=== Begin Enclosure ===
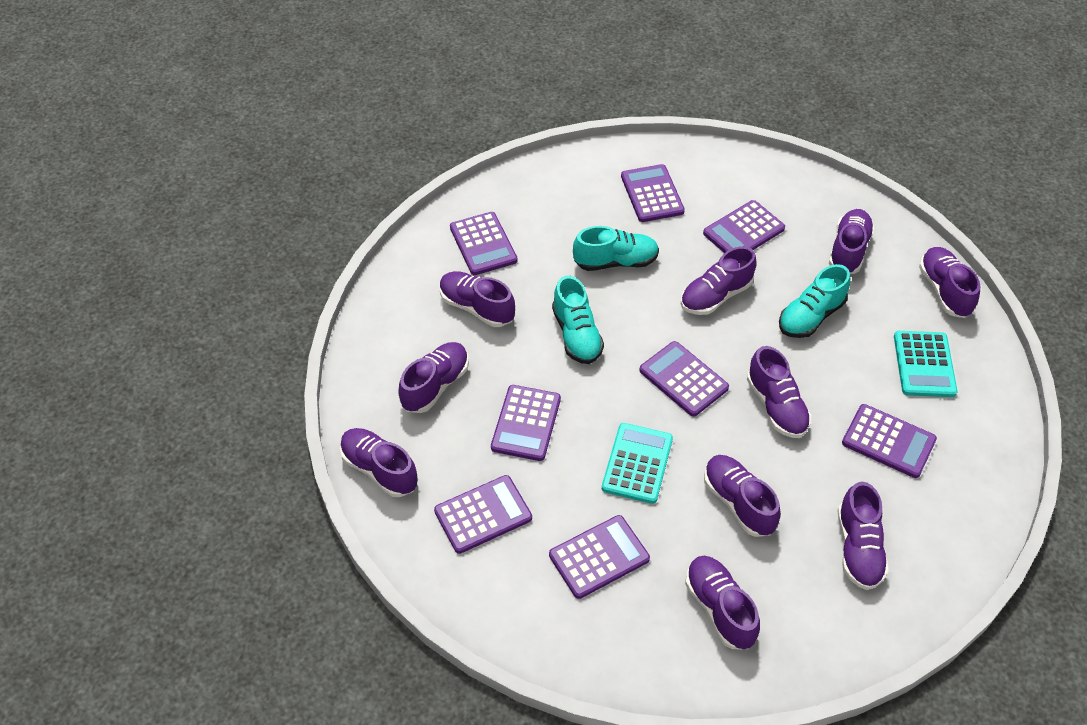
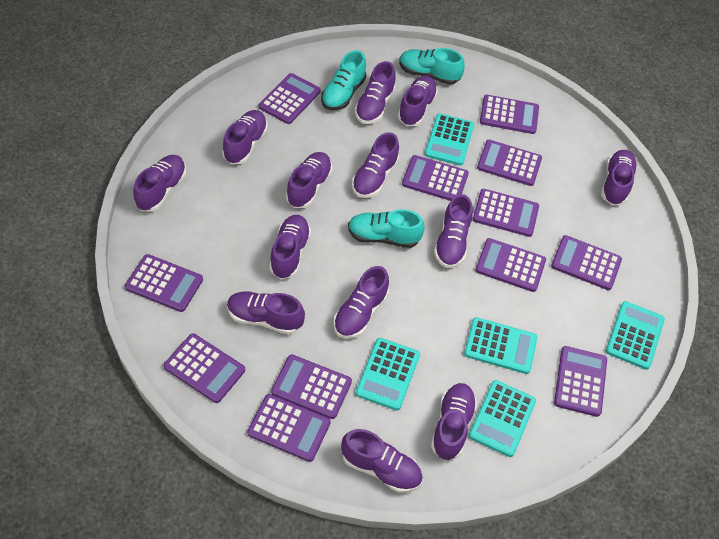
purple calculator: 8 -> 12
purple shoe: 10 -> 13
turquoise calculator: 2 -> 5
=== End Enclosure ===
• **Exercise prompt**: Each line above should be output exactly, apart from the pictures.

• **Result of this task**:
purple calculator: 8 -> 12
purple shoe: 10 -> 13
turquoise calculator: 2 -> 5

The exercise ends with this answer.